WHAT THE TASK ASKS: Put each line below into a JSON list of strings, one string per line, and skip any blank lines. Leave the pictures out.

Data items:
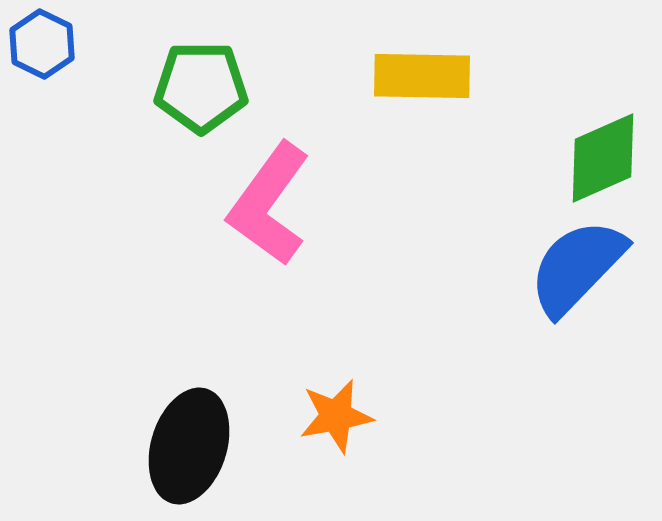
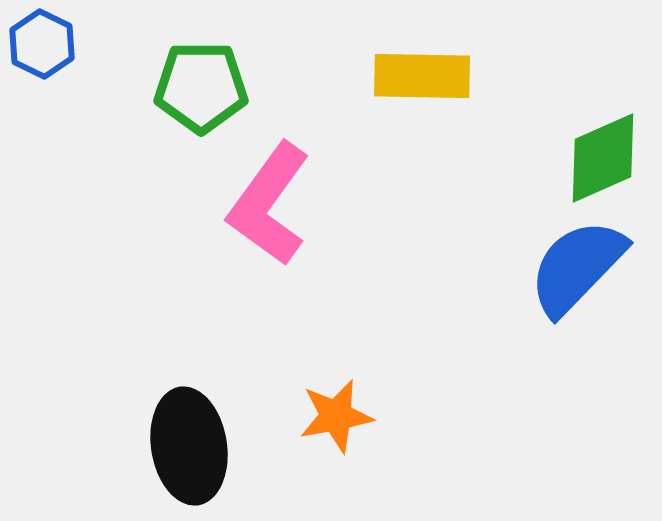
black ellipse: rotated 26 degrees counterclockwise
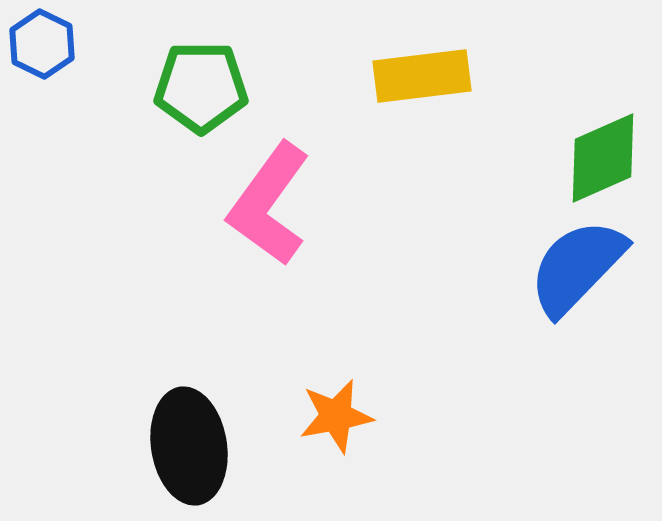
yellow rectangle: rotated 8 degrees counterclockwise
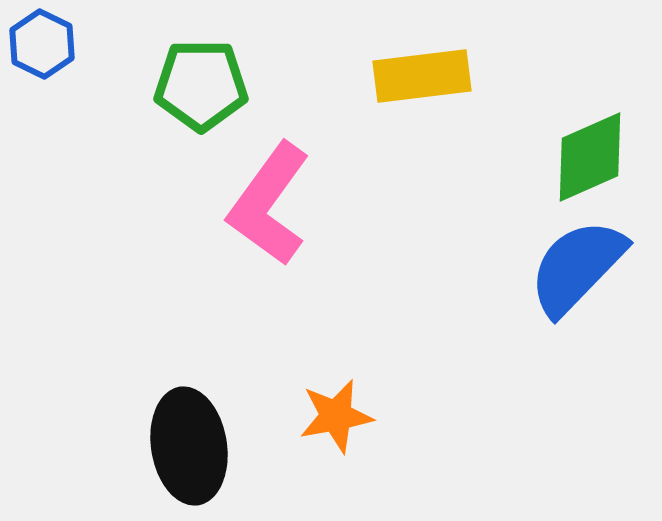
green pentagon: moved 2 px up
green diamond: moved 13 px left, 1 px up
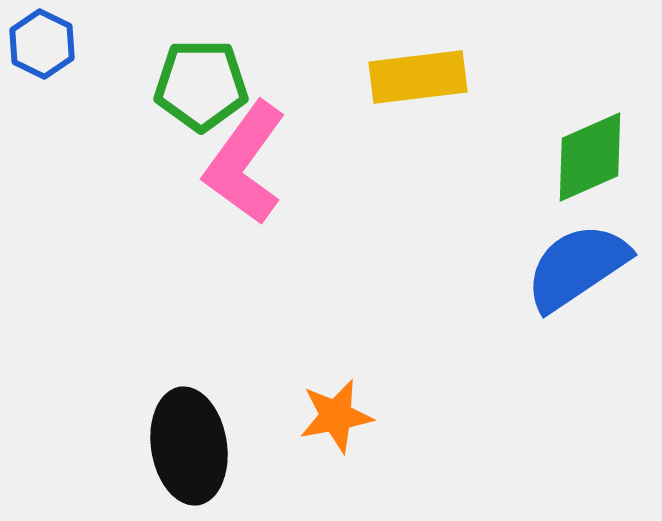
yellow rectangle: moved 4 px left, 1 px down
pink L-shape: moved 24 px left, 41 px up
blue semicircle: rotated 12 degrees clockwise
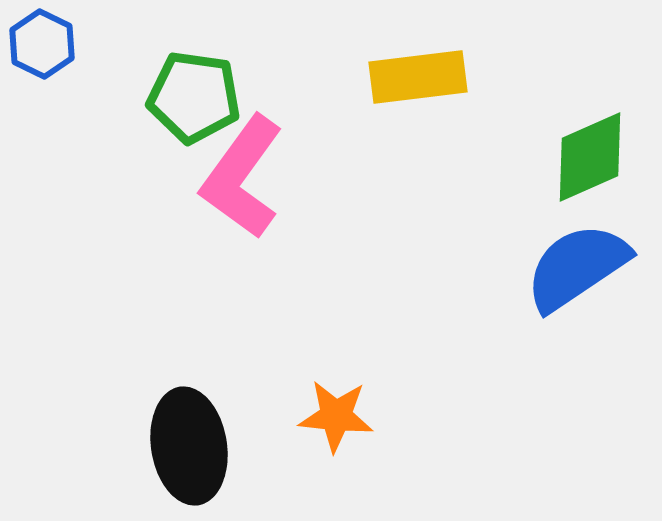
green pentagon: moved 7 px left, 12 px down; rotated 8 degrees clockwise
pink L-shape: moved 3 px left, 14 px down
orange star: rotated 16 degrees clockwise
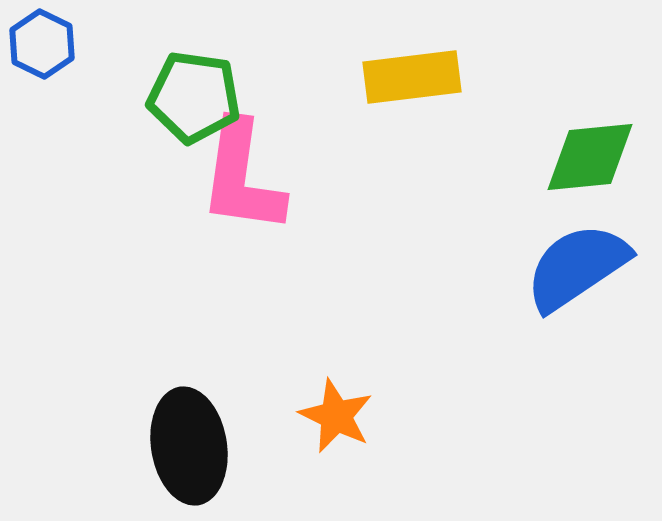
yellow rectangle: moved 6 px left
green diamond: rotated 18 degrees clockwise
pink L-shape: rotated 28 degrees counterclockwise
orange star: rotated 20 degrees clockwise
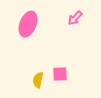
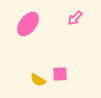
pink ellipse: rotated 15 degrees clockwise
yellow semicircle: rotated 70 degrees counterclockwise
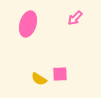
pink ellipse: rotated 20 degrees counterclockwise
yellow semicircle: moved 1 px right, 1 px up
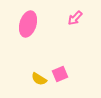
pink square: rotated 21 degrees counterclockwise
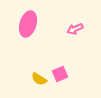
pink arrow: moved 11 px down; rotated 21 degrees clockwise
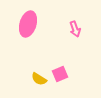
pink arrow: rotated 84 degrees counterclockwise
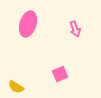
yellow semicircle: moved 23 px left, 8 px down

RESULT FOR THIS TASK:
[
  "black ellipse: rotated 26 degrees counterclockwise",
  "yellow rectangle: rotated 8 degrees counterclockwise",
  "green pentagon: moved 2 px up",
  "green diamond: moved 13 px left, 1 px up",
  "yellow rectangle: moved 4 px left, 1 px down",
  "pink L-shape: moved 24 px left, 41 px up",
  "blue semicircle: rotated 12 degrees clockwise",
  "green pentagon: moved 7 px left, 12 px down; rotated 8 degrees clockwise",
  "pink L-shape: moved 3 px left, 14 px down",
  "orange star: rotated 16 degrees clockwise",
  "yellow rectangle: moved 6 px left",
  "green diamond: rotated 18 degrees clockwise",
  "pink L-shape: rotated 28 degrees counterclockwise",
  "orange star: rotated 20 degrees clockwise",
  "pink ellipse: rotated 15 degrees clockwise",
  "yellow semicircle: rotated 70 degrees counterclockwise",
  "pink ellipse: rotated 20 degrees counterclockwise",
  "yellow semicircle: moved 1 px right, 1 px up",
  "pink square: rotated 21 degrees counterclockwise",
  "pink arrow: moved 11 px down; rotated 21 degrees clockwise",
  "pink arrow: rotated 84 degrees counterclockwise",
  "yellow semicircle: moved 23 px left, 8 px down"
]